_EXERCISE DIRECTIONS_
Scan the material and copy every line in which "strawberry" appears.
-------- RECORDS PROVIDED --------
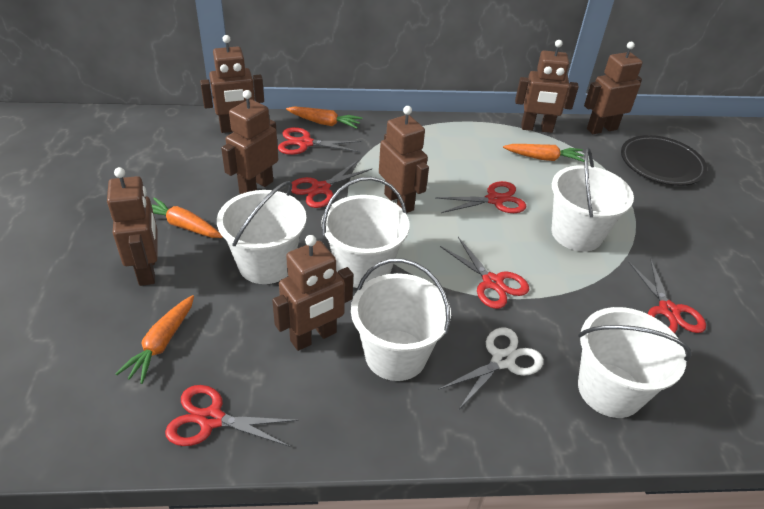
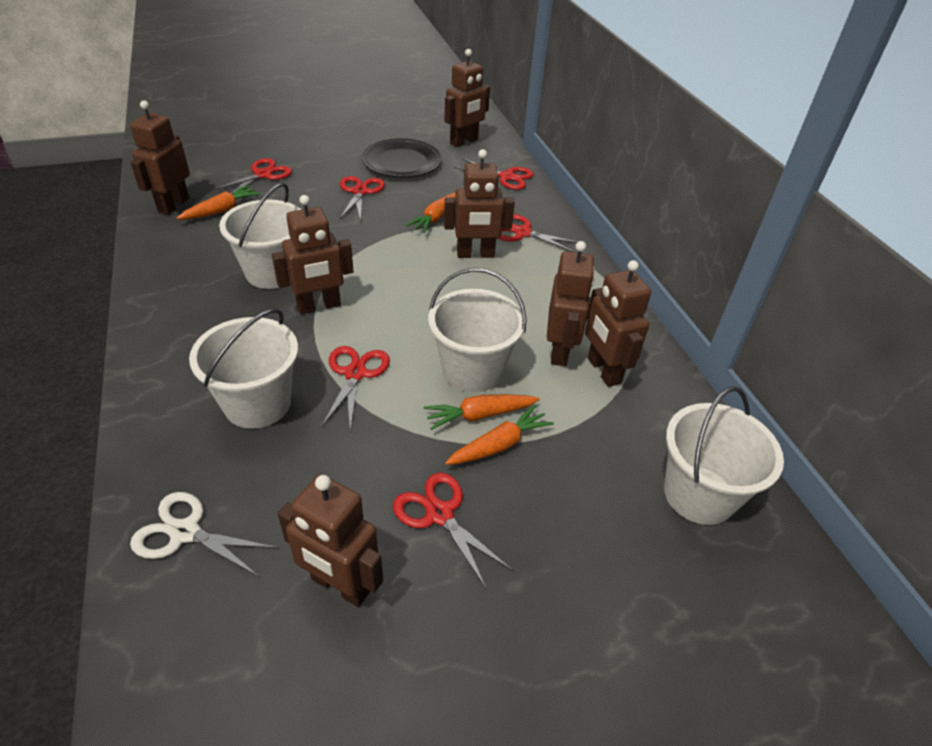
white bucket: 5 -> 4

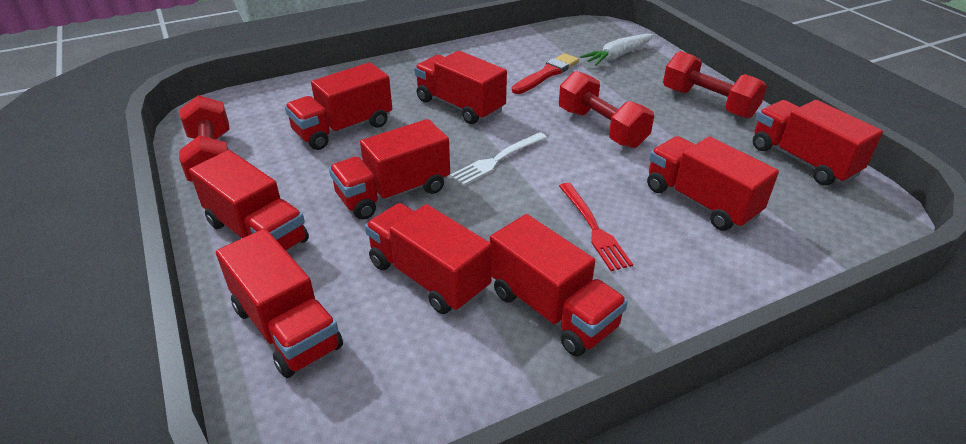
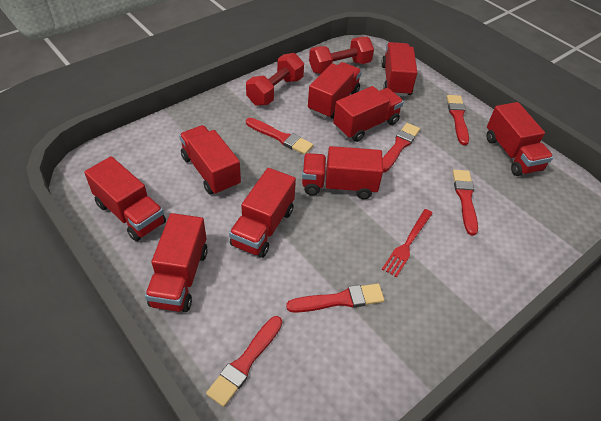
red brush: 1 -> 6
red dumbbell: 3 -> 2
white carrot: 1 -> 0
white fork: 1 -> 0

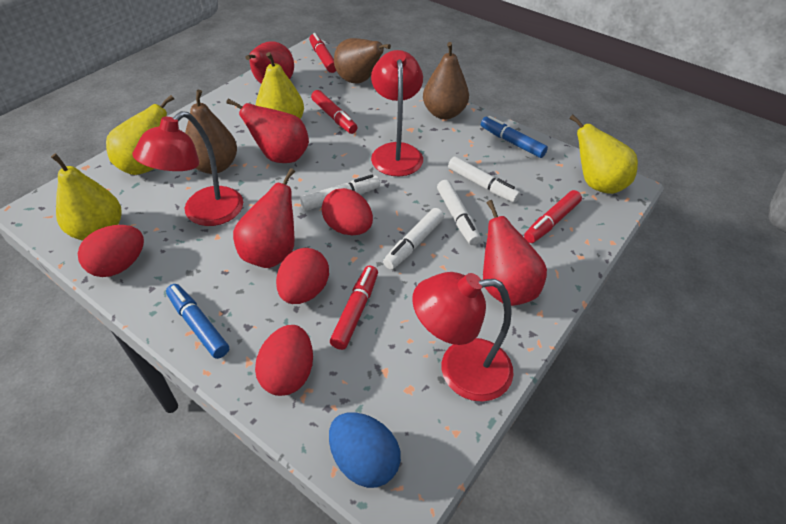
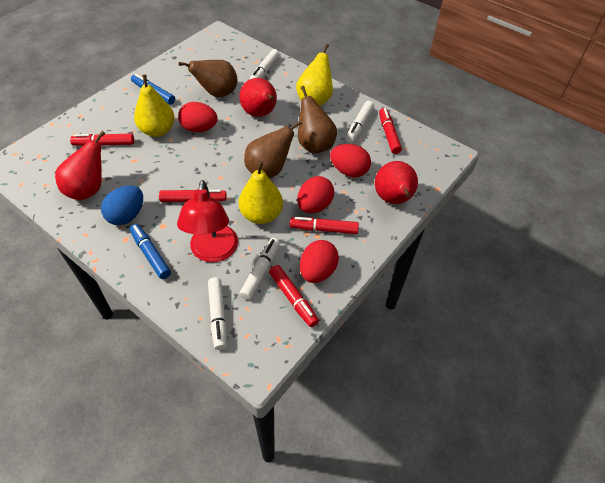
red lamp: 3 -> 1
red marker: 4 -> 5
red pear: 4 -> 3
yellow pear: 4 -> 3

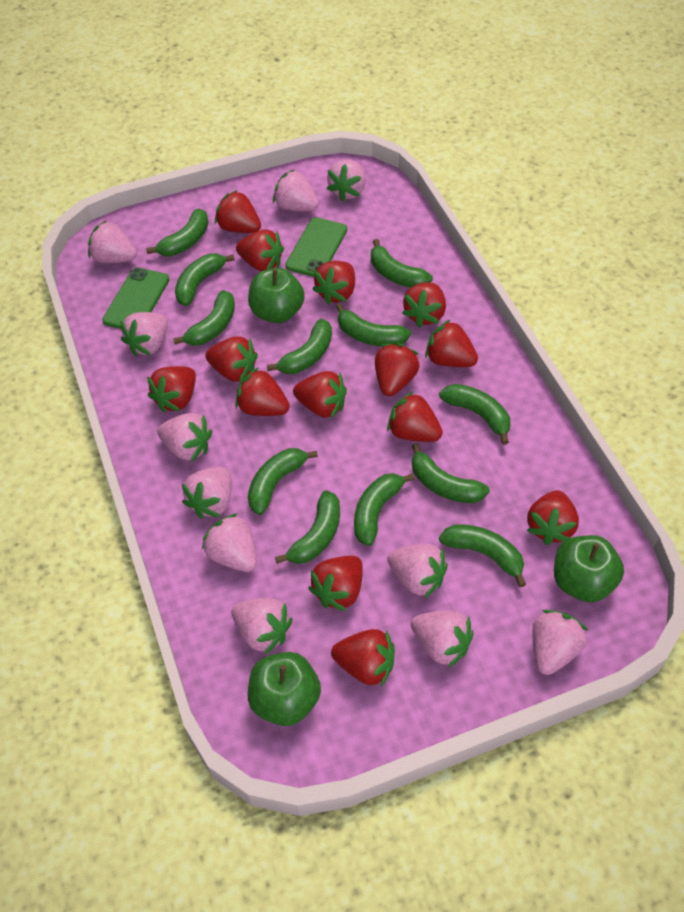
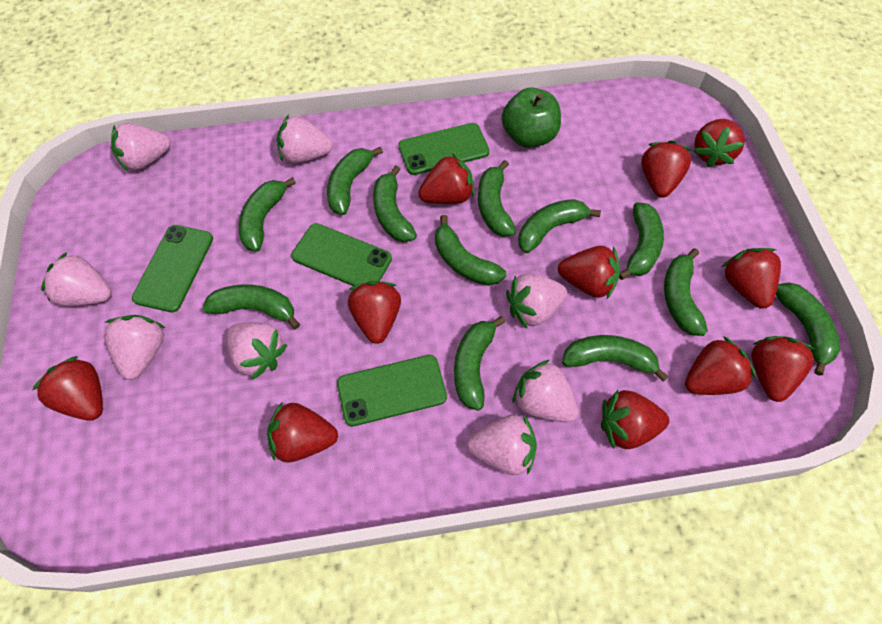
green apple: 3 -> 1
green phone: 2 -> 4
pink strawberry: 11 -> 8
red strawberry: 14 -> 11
--------
_OUTPUT FOR THIS TASK_
pink strawberry: 11 -> 8
red strawberry: 14 -> 11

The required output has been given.